═════ Provided records ═════

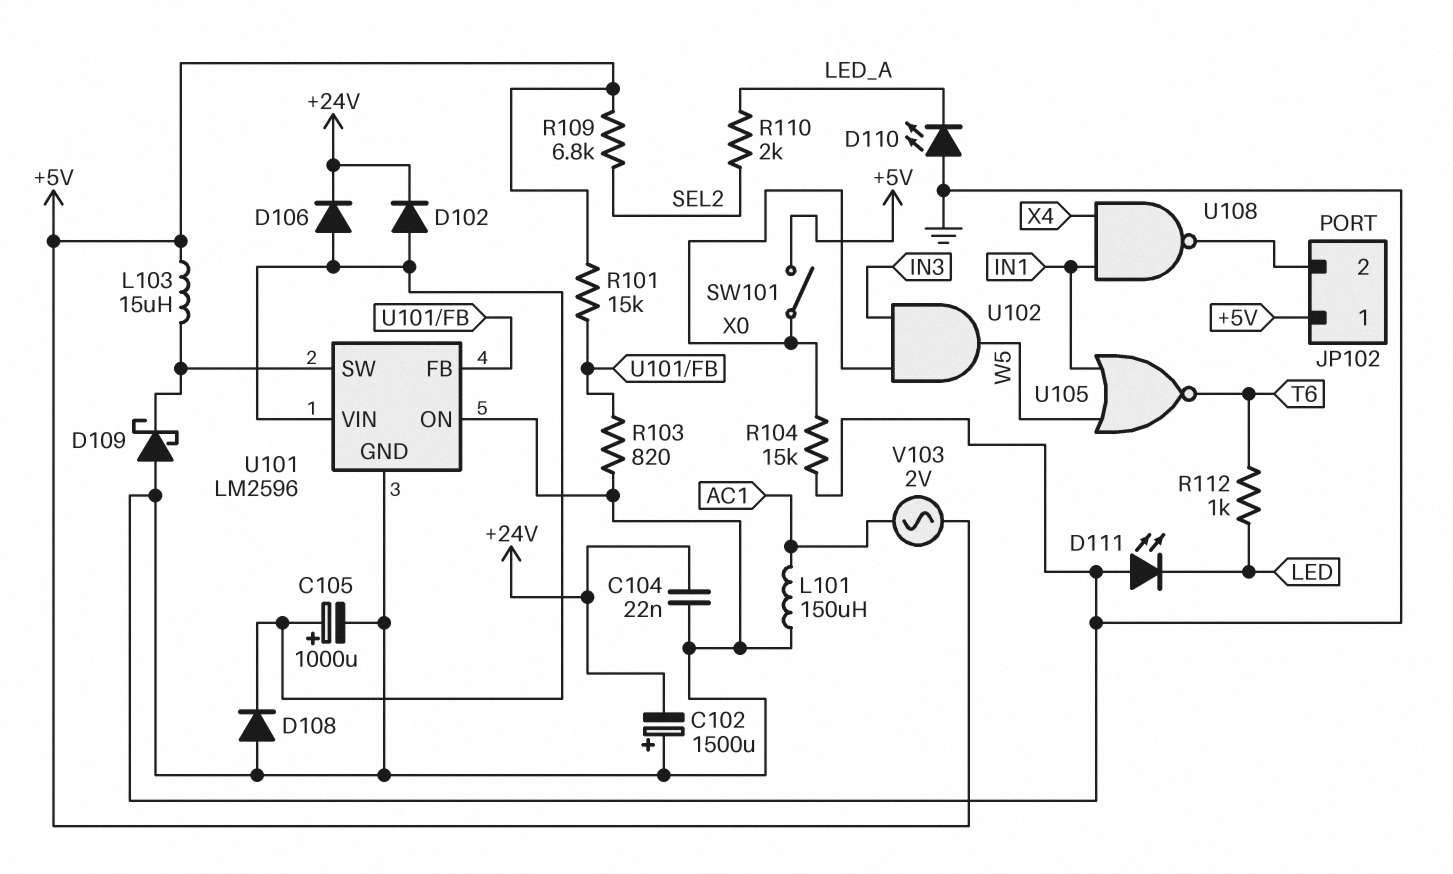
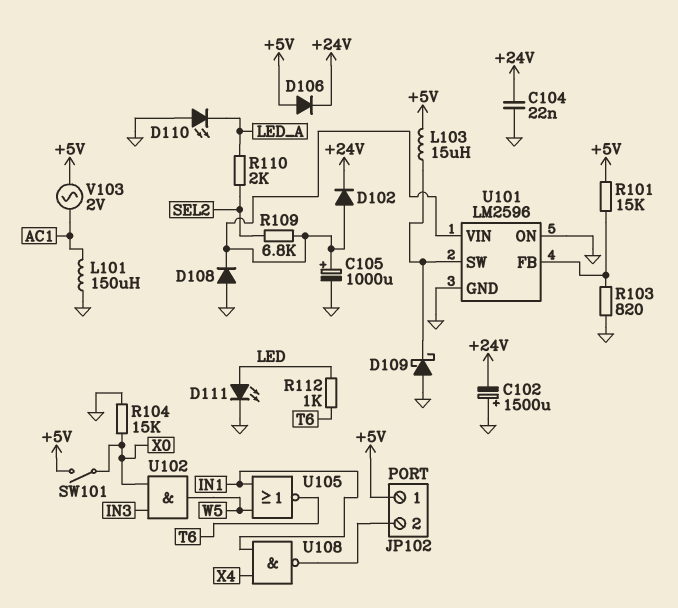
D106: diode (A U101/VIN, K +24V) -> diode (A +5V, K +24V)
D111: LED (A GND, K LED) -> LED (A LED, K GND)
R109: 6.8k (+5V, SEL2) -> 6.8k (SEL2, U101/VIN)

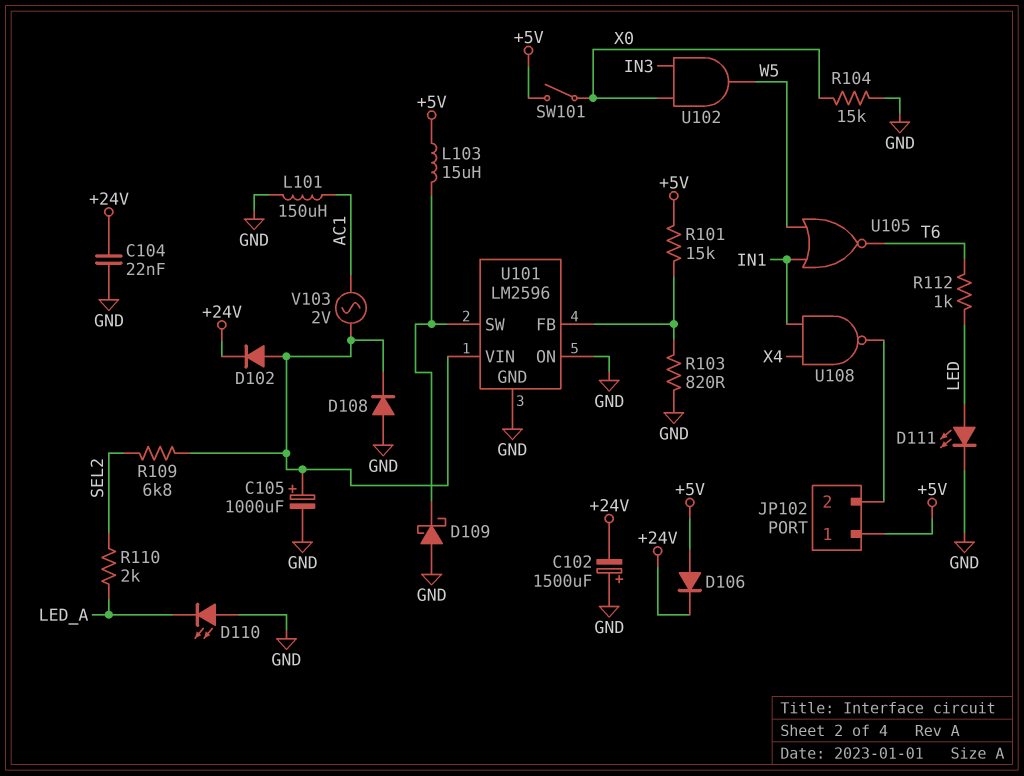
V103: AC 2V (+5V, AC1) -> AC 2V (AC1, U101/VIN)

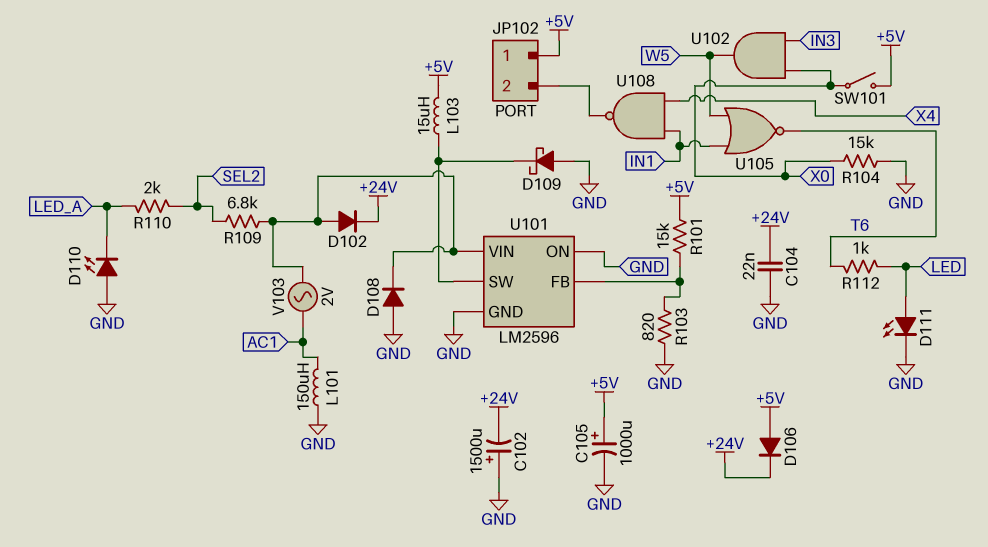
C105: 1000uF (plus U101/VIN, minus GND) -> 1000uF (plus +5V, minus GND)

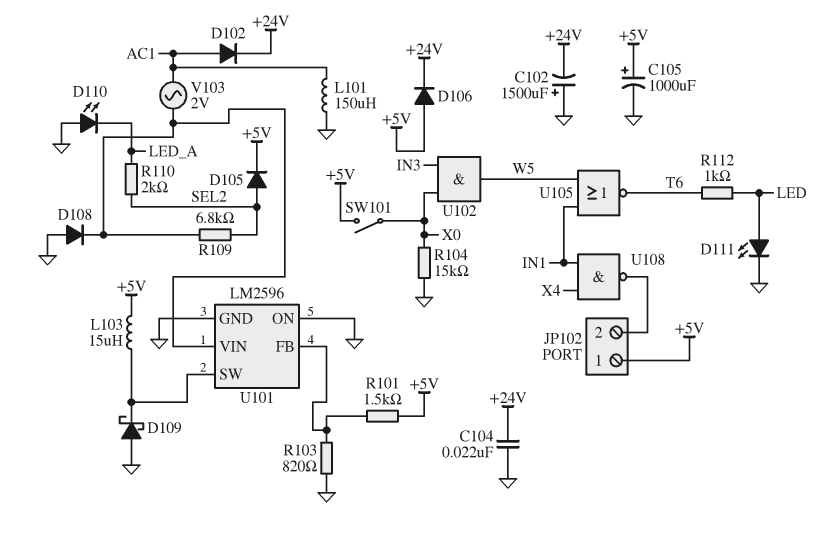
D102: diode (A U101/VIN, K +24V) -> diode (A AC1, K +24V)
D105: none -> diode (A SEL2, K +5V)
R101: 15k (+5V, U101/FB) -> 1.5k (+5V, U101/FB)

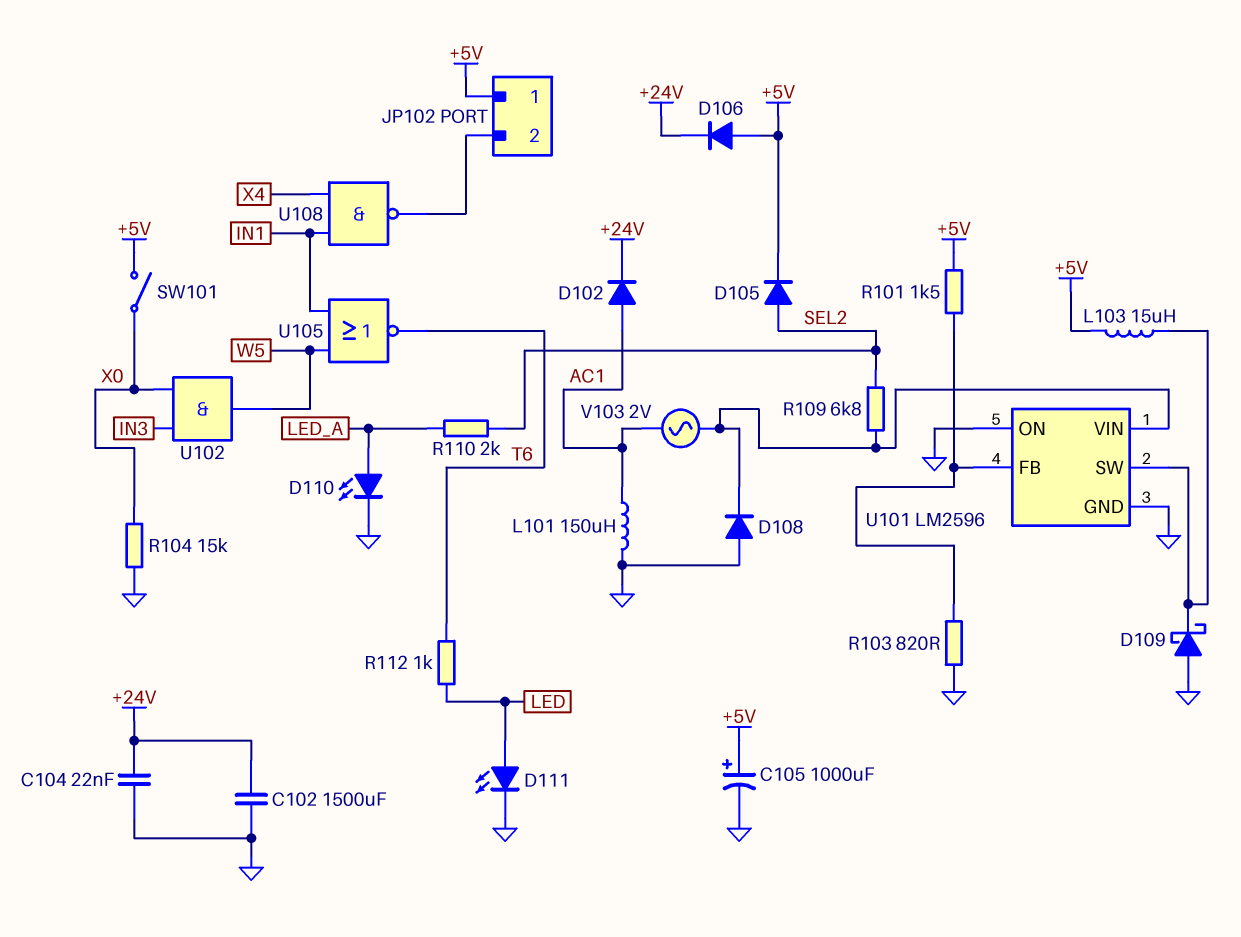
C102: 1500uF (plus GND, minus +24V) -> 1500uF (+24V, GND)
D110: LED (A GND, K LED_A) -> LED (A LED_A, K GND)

═════

**Task to complete**
If a line contains the word "minus", count it; give the total for the entries above and nothing else.

**Exercise solution**
2